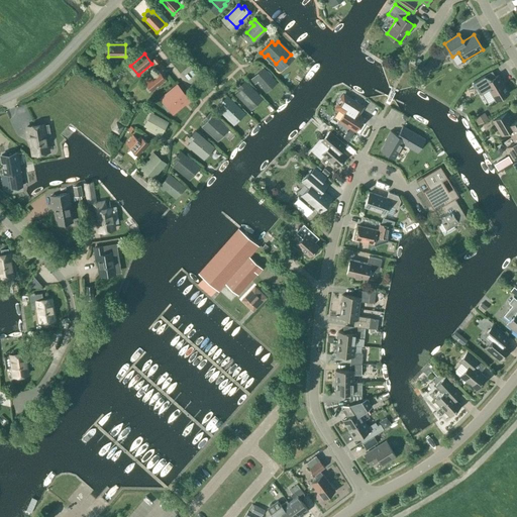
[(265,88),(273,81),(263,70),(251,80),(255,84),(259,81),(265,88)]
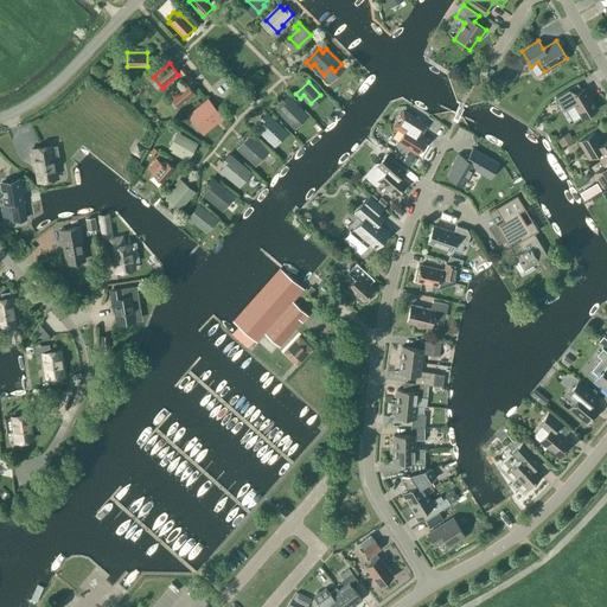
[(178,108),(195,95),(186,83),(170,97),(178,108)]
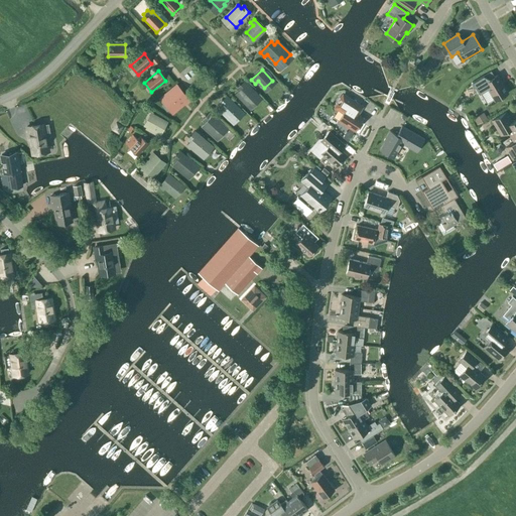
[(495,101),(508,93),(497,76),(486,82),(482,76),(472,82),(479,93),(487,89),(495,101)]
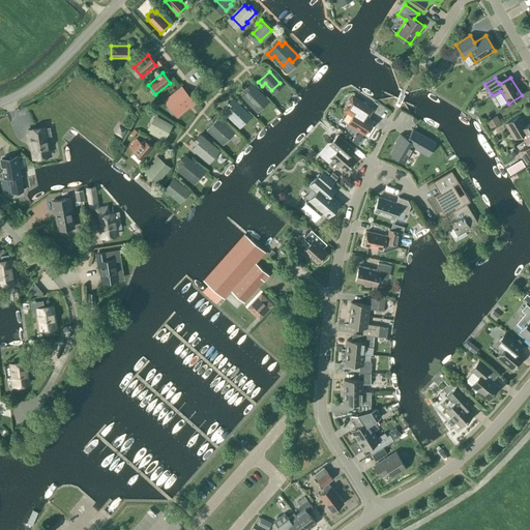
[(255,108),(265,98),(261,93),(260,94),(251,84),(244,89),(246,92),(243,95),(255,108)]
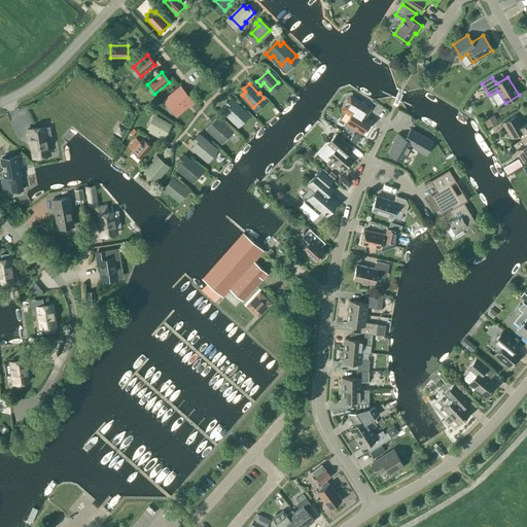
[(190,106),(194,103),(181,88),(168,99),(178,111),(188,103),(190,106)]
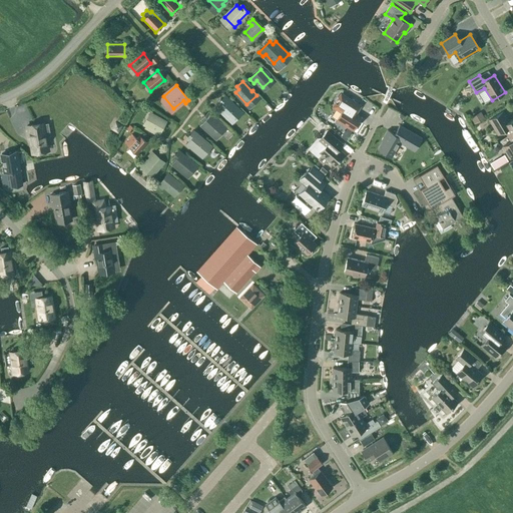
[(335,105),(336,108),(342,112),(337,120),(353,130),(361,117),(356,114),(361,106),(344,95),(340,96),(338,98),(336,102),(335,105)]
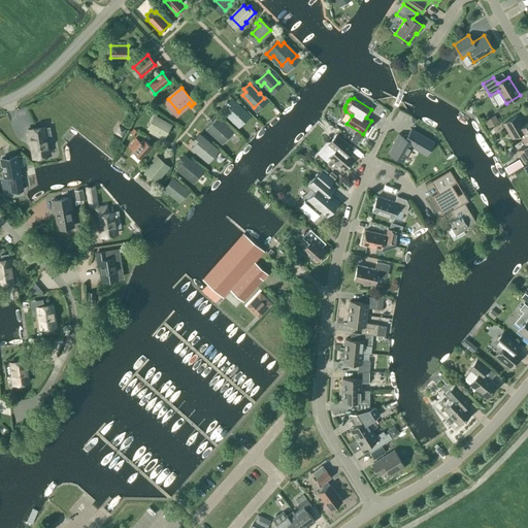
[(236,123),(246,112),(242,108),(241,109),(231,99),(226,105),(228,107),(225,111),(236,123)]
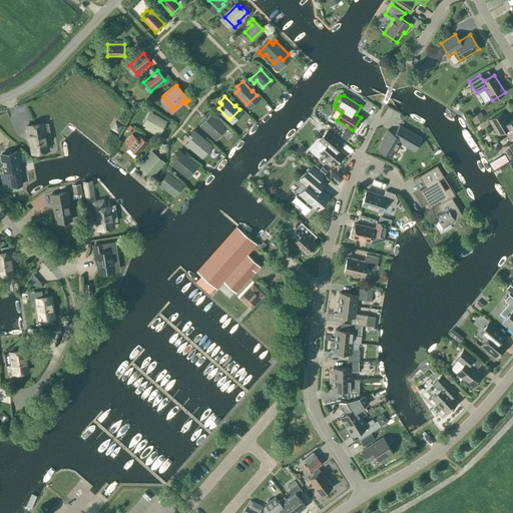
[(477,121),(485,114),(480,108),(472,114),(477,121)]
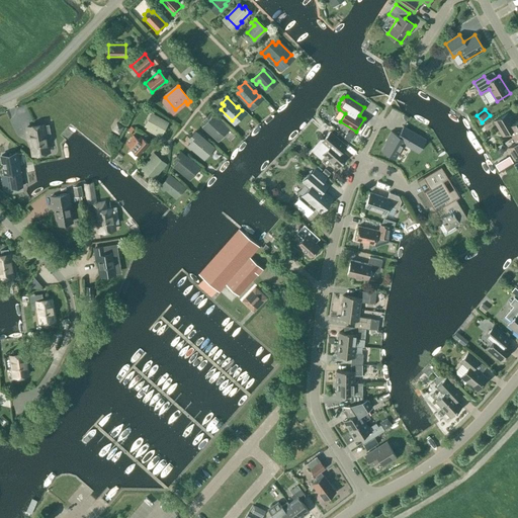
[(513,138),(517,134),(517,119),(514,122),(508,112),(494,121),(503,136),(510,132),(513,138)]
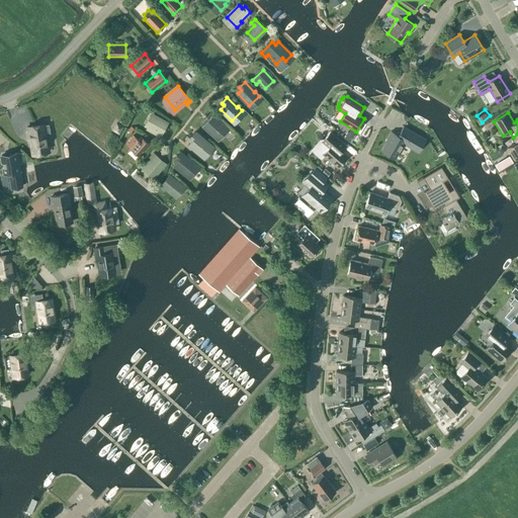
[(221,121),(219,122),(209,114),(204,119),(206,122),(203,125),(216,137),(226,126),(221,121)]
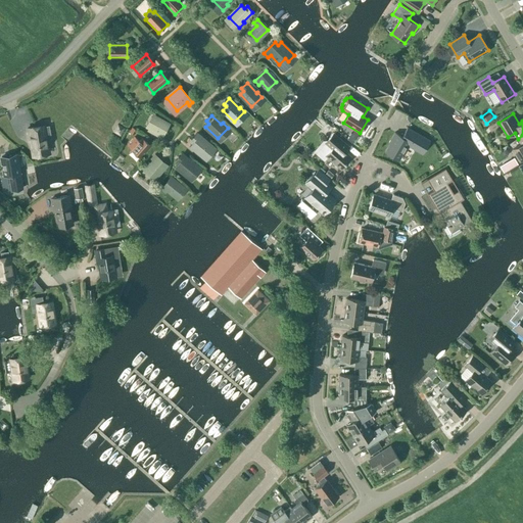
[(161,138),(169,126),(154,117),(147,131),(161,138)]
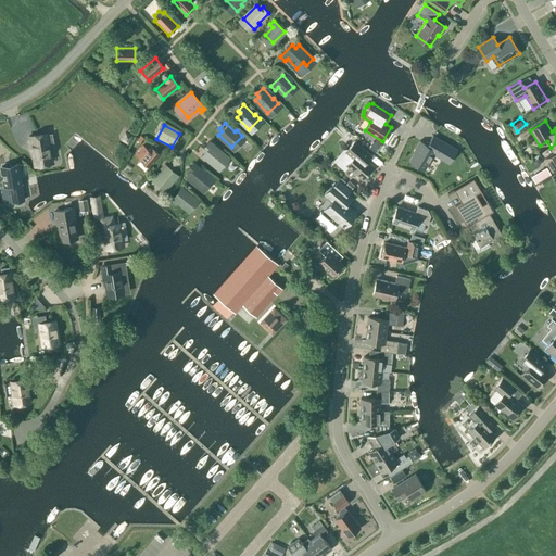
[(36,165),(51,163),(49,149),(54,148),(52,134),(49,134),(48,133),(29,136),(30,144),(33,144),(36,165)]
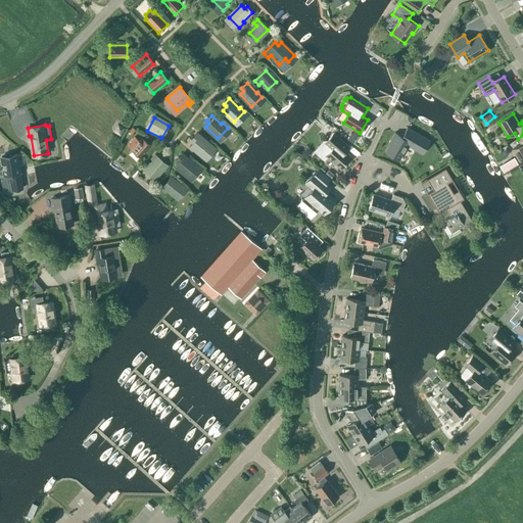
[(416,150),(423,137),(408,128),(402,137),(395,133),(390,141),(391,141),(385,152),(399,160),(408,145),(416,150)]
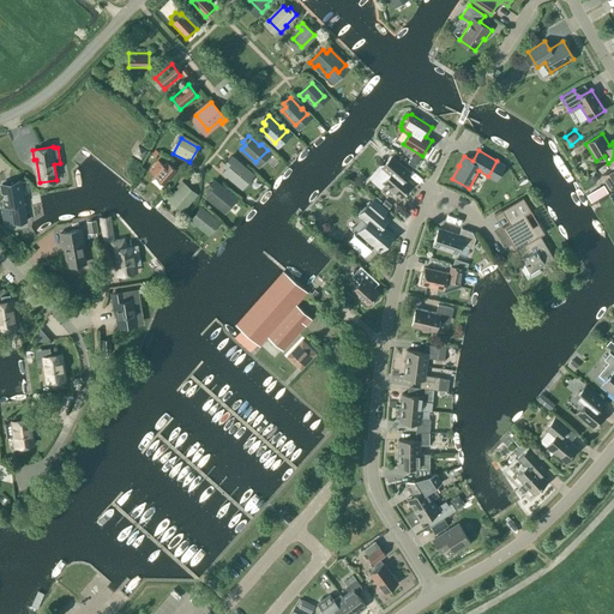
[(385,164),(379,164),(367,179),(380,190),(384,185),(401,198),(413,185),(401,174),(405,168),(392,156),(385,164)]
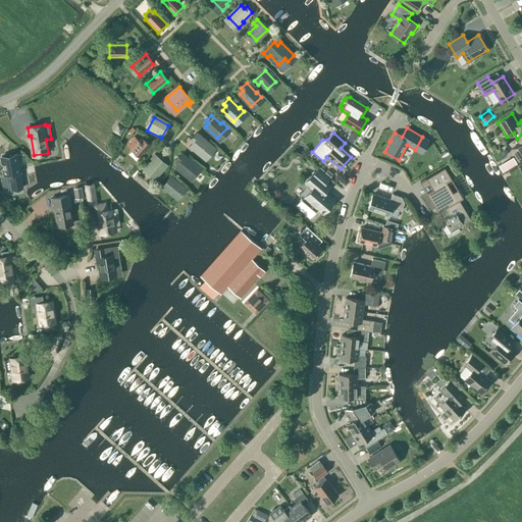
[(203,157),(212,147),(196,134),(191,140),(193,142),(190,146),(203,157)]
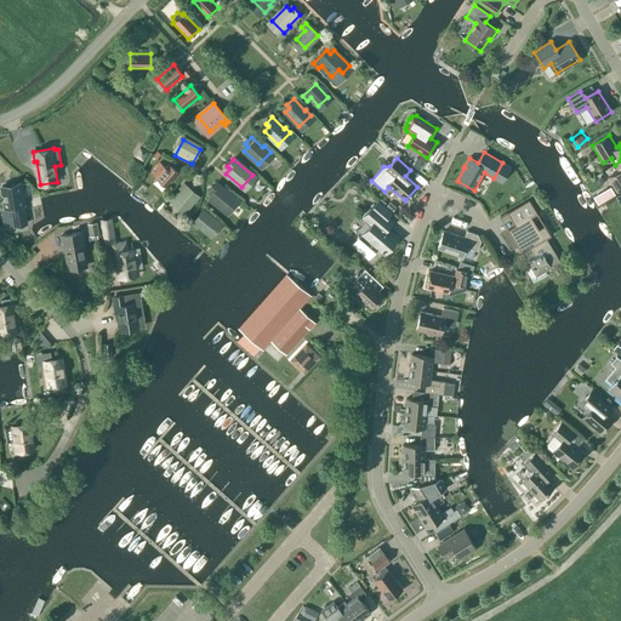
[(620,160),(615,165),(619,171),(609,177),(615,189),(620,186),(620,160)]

**The task**
The entries are to be printed exactly as written; the pictures are to be left out.

**Your response**
[(265,88),(273,81),(263,70),(251,80),(255,84),(259,81),(265,88)]
[(178,108),(195,95),(186,83),(170,97),(178,108)]
[(495,101),(508,93),(497,76),(486,82),(482,76),(472,82),(479,93),(487,89),(495,101)]
[(255,108),(265,98),(261,93),(260,94),(251,84),(244,89),(246,92),(243,95),(255,108)]
[(190,106),(194,103),(181,88),(168,99),(178,111),(188,103),(190,106)]
[(335,105),(336,108),(342,112),(337,120),(353,130),(361,117),(356,114),(361,106),(344,95),(340,96),(338,98),(336,102),(335,105)]
[(236,123),(246,112),(242,108),(241,109),(231,99),(226,105),(228,107),(225,111),(236,123)]
[(477,121),(485,114),(480,108),(472,114),(477,121)]
[(513,138),(517,134),(517,119),(514,122),(508,112),(494,121),(503,136),(510,132),(513,138)]
[(221,121),(219,122),(209,114),(204,119),(206,122),(203,125),(216,137),(226,126),(221,121)]
[(161,138),(169,126),(154,117),(147,131),(161,138)]
[(36,165),(51,163),(49,149),(54,148),(52,134),(49,134),(48,133),(29,136),(30,144),(33,144),(36,165)]
[(416,150),(423,137),(408,128),(402,137),(395,133),(390,141),(391,141),(385,152),(399,160),(408,145),(416,150)]
[(385,164),(379,164),(367,179),(380,190),(384,185),(401,198),(413,185),(401,174),(405,168),(392,156),(385,164)]
[(203,157),(212,147),(196,134),(191,140),(193,142),(190,146),(203,157)]
[(620,160),(615,165),(619,171),(609,177),(615,189),(620,186),(620,160)]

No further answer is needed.